**Required action:** When you find the word "green" in a line of the entries, please copy the whole line.

**Before-and-after scene images:**
════════

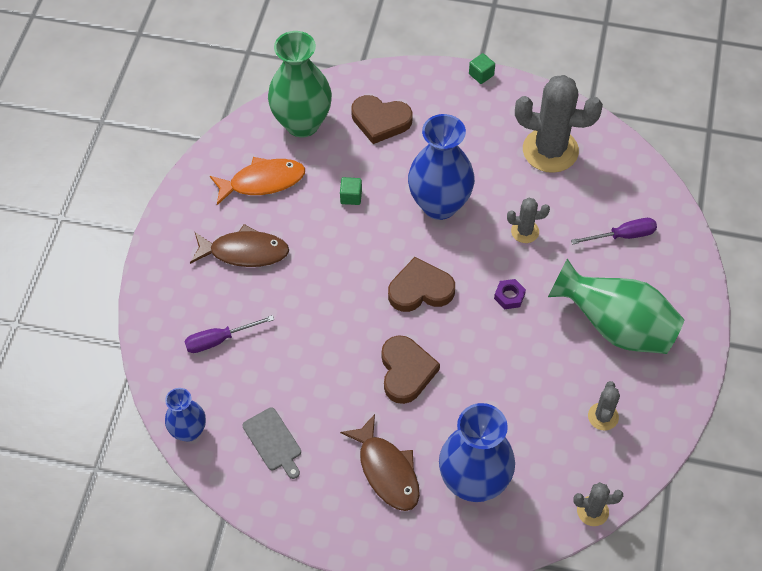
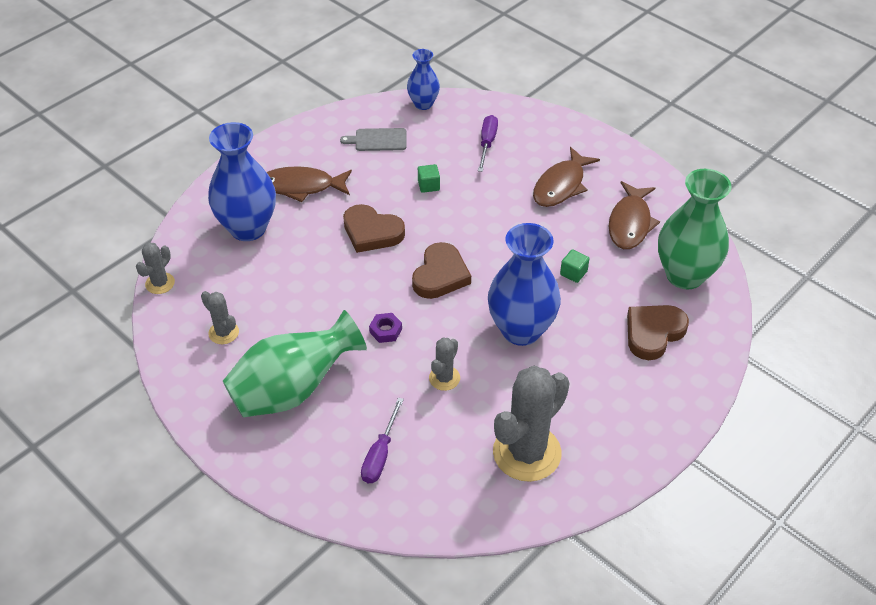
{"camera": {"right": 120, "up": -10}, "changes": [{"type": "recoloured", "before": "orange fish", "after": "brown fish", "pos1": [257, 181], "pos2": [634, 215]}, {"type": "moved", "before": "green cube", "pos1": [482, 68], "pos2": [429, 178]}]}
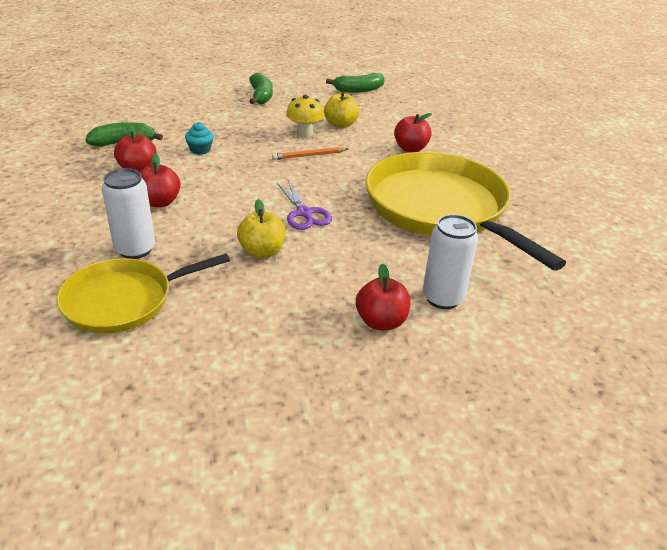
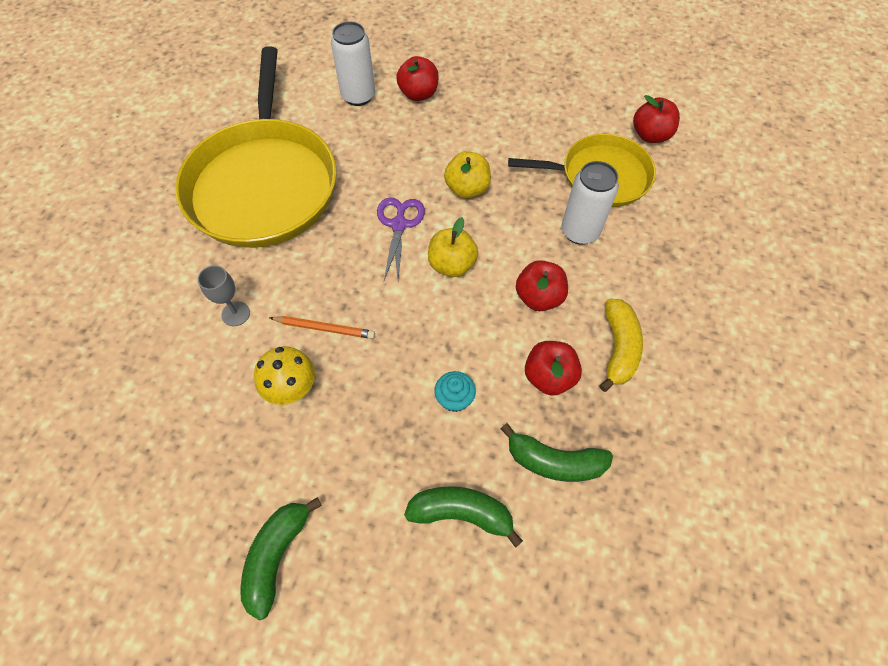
{"camera": {"right": -150, "up": 25}, "changes": [{"type": "moved", "before": "yellow apple", "pos1": [341, 110], "pos2": [453, 247]}, {"type": "moved", "before": "green banana", "pos1": [355, 83], "pos2": [463, 517]}, {"type": "moved", "before": "red apple", "pos1": [413, 132], "pos2": [656, 119]}, {"type": "added", "after": "grey goblet", "pos2": [223, 295]}, {"type": "added", "after": "yellow banana", "pos2": [621, 345]}]}
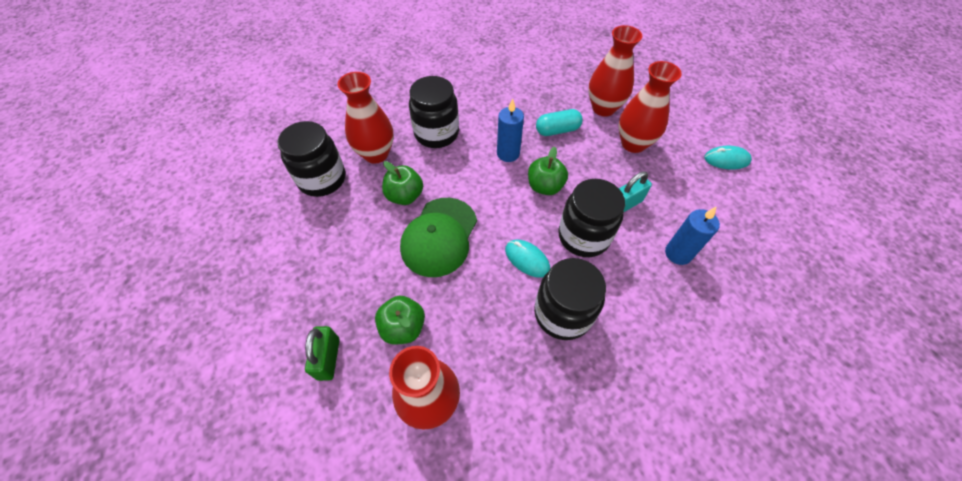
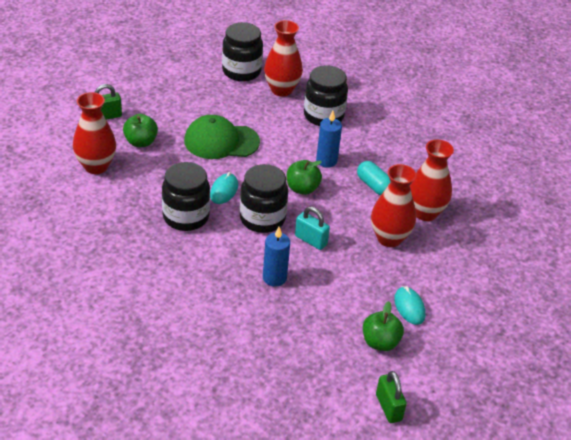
{"camera": {"right": 65, "up": -15}, "changes": [{"type": "moved", "before": "green apple", "pos1": [402, 183], "pos2": [383, 326]}, {"type": "added", "after": "green padlock", "pos2": [391, 397]}]}
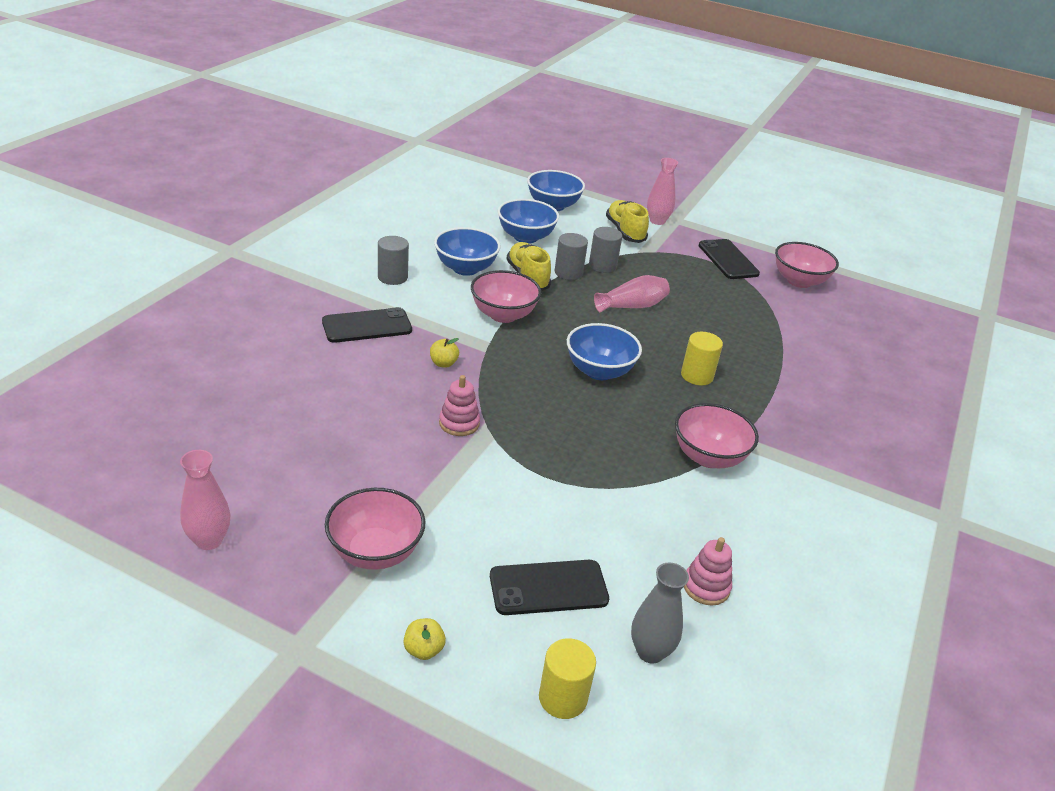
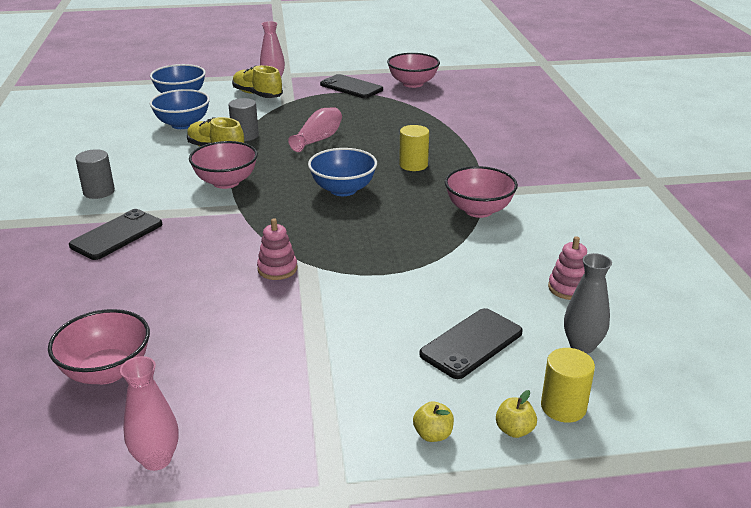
{"camera": {"right": -30, "up": -5}, "changes": [{"type": "moved", "before": "pink bowl", "pos1": [375, 529], "pos2": [99, 346]}, {"type": "moved", "before": "yellow apple", "pos1": [444, 353], "pos2": [516, 414]}, {"type": "removed", "before": "blue bowl", "pos1": [467, 251]}, {"type": "removed", "before": "grey cylinder", "pos1": [605, 250]}]}
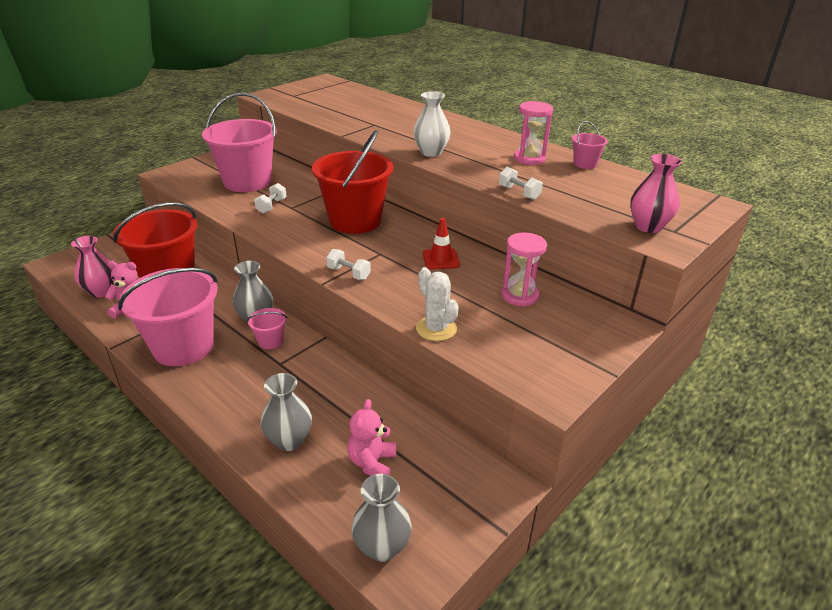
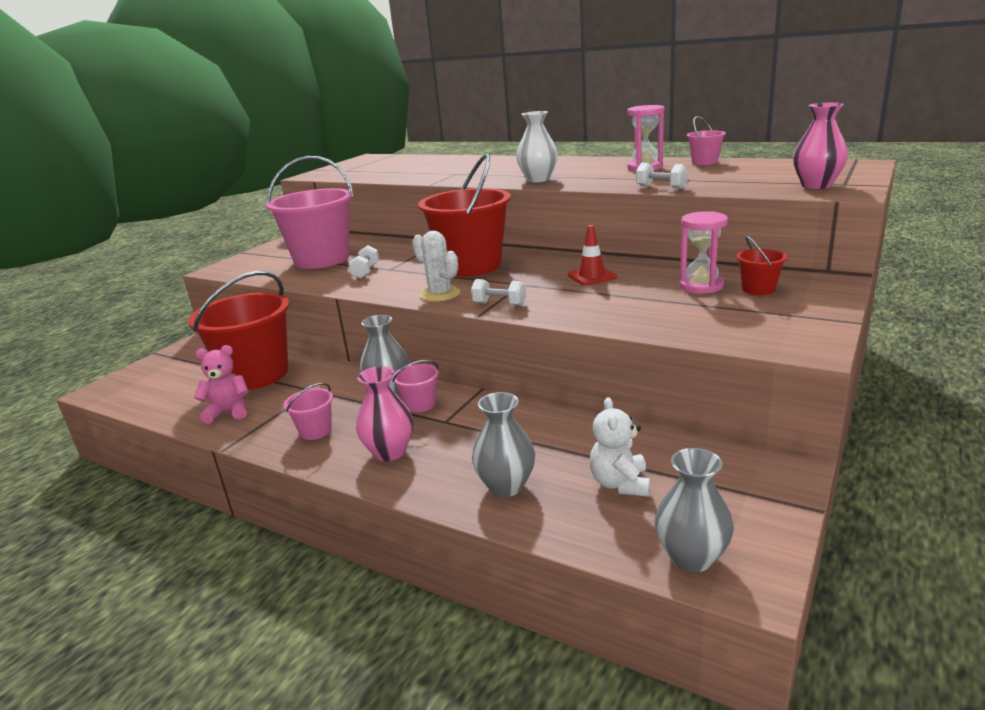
{"camera": {"right": -10, "up": -10}, "changes": [{"type": "moved", "before": "pink vase", "pos1": [92, 267], "pos2": [384, 413]}, {"type": "resized", "before": "pink bucket", "pos1": [168, 317], "pos2": [308, 411], "scale": 0.43}, {"type": "recoloured", "before": "pink teddy bear", "after": "white teddy bear", "pos1": [371, 437], "pos2": [620, 447]}, {"type": "moved", "before": "white cactus", "pos1": [437, 304], "pos2": [436, 266]}, {"type": "added", "after": "red bucket", "pos2": [761, 265]}]}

════════

**Solution:**
{"camera": {"right": 120, "up": -10}, "changes": [{"type": "recoloured", "before": "orange fish", "after": "brown fish", "pos1": [257, 181], "pos2": [634, 215]}, {"type": "moved", "before": "green cube", "pos1": [482, 68], "pos2": [429, 178]}]}
{"camera": {"right": -150, "up": 25}, "changes": [{"type": "moved", "before": "yellow apple", "pos1": [341, 110], "pos2": [453, 247]}, {"type": "moved", "before": "green banana", "pos1": [355, 83], "pos2": [463, 517]}, {"type": "moved", "before": "red apple", "pos1": [413, 132], "pos2": [656, 119]}, {"type": "added", "after": "grey goblet", "pos2": [223, 295]}, {"type": "added", "after": "yellow banana", "pos2": [621, 345]}]}
{"camera": {"right": 65, "up": -15}, "changes": [{"type": "moved", "before": "green apple", "pos1": [402, 183], "pos2": [383, 326]}, {"type": "added", "after": "green padlock", "pos2": [391, 397]}]}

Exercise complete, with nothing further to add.